(Edit tracking data)

★ ★ ★ ★ ★ ★ ★

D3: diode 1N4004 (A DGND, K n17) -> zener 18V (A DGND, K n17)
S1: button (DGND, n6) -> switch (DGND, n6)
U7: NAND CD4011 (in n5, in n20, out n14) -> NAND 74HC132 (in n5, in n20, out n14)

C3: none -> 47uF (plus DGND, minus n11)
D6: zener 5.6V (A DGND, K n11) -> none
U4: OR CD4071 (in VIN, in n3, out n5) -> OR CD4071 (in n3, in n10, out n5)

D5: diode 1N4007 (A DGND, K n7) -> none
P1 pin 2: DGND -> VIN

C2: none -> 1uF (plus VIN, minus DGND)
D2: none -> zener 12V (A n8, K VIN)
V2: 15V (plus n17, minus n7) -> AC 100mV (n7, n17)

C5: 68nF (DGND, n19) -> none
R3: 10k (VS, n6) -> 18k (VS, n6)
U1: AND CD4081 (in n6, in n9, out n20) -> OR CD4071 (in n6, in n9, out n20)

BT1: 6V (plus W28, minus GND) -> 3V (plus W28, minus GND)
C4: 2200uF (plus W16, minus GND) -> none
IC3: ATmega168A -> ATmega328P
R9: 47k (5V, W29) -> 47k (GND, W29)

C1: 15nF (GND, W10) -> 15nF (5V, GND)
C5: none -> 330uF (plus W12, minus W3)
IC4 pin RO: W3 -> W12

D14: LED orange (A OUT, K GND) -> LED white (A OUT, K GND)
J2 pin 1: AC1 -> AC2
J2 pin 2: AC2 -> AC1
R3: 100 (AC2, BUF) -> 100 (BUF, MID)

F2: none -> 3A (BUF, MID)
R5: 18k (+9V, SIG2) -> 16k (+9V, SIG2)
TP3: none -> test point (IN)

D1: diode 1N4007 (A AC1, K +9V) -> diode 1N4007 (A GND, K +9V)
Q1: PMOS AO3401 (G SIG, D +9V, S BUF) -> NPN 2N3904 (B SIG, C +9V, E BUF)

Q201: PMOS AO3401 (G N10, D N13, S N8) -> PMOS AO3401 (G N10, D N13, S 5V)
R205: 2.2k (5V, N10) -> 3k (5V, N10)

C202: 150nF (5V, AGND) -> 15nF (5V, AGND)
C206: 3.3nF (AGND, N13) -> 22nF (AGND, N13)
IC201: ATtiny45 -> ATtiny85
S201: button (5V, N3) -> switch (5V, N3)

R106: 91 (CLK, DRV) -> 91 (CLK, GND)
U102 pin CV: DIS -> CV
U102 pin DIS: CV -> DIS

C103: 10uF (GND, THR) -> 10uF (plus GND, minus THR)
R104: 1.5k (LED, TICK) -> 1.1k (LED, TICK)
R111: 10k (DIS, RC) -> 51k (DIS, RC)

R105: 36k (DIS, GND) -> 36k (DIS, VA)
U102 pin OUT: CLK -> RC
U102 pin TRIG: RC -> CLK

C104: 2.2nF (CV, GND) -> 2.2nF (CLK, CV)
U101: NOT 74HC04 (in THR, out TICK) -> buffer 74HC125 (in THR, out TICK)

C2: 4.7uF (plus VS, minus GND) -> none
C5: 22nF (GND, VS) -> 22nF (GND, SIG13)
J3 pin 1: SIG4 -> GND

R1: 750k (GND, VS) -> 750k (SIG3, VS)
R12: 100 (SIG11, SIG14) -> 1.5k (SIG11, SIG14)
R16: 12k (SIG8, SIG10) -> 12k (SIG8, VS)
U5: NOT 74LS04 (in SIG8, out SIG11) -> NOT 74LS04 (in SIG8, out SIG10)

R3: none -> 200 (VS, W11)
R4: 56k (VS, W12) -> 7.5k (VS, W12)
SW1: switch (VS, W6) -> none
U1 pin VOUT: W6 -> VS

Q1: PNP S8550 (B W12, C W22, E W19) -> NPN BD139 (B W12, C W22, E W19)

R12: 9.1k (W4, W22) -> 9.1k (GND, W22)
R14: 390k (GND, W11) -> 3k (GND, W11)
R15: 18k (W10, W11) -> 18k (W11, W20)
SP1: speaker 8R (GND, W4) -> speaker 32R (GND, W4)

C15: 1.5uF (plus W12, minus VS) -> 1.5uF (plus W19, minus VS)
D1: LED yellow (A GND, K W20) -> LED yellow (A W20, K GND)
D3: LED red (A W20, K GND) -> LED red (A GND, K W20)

★ ★ ★ ★ ★ ★ ★

ACTIVITY
The required output is the stretch of entries above from the line containing "C202: 150nF (5V, AGND) -> 15nF (5V, AGND)" through the line containing "D1: LED yellow", reproduced exactly.

TASK RESPONSE
C202: 150nF (5V, AGND) -> 15nF (5V, AGND)
C206: 3.3nF (AGND, N13) -> 22nF (AGND, N13)
IC201: ATtiny45 -> ATtiny85
S201: button (5V, N3) -> switch (5V, N3)

R106: 91 (CLK, DRV) -> 91 (CLK, GND)
U102 pin CV: DIS -> CV
U102 pin DIS: CV -> DIS

C103: 10uF (GND, THR) -> 10uF (plus GND, minus THR)
R104: 1.5k (LED, TICK) -> 1.1k (LED, TICK)
R111: 10k (DIS, RC) -> 51k (DIS, RC)

R105: 36k (DIS, GND) -> 36k (DIS, VA)
U102 pin OUT: CLK -> RC
U102 pin TRIG: RC -> CLK

C104: 2.2nF (CV, GND) -> 2.2nF (CLK, CV)
U101: NOT 74HC04 (in THR, out TICK) -> buffer 74HC125 (in THR, out TICK)

C2: 4.7uF (plus VS, minus GND) -> none
C5: 22nF (GND, VS) -> 22nF (GND, SIG13)
J3 pin 1: SIG4 -> GND

R1: 750k (GND, VS) -> 750k (SIG3, VS)
R12: 100 (SIG11, SIG14) -> 1.5k (SIG11, SIG14)
R16: 12k (SIG8, SIG10) -> 12k (SIG8, VS)
U5: NOT 74LS04 (in SIG8, out SIG11) -> NOT 74LS04 (in SIG8, out SIG10)

R3: none -> 200 (VS, W11)
R4: 56k (VS, W12) -> 7.5k (VS, W12)
SW1: switch (VS, W6) -> none
U1 pin VOUT: W6 -> VS

Q1: PNP S8550 (B W12, C W22, E W19) -> NPN BD139 (B W12, C W22, E W19)

R12: 9.1k (W4, W22) -> 9.1k (GND, W22)
R14: 390k (GND, W11) -> 3k (GND, W11)
R15: 18k (W10, W11) -> 18k (W11, W20)
SP1: speaker 8R (GND, W4) -> speaker 32R (GND, W4)

C15: 1.5uF (plus W12, minus VS) -> 1.5uF (plus W19, minus VS)
D1: LED yellow (A GND, K W20) -> LED yellow (A W20, K GND)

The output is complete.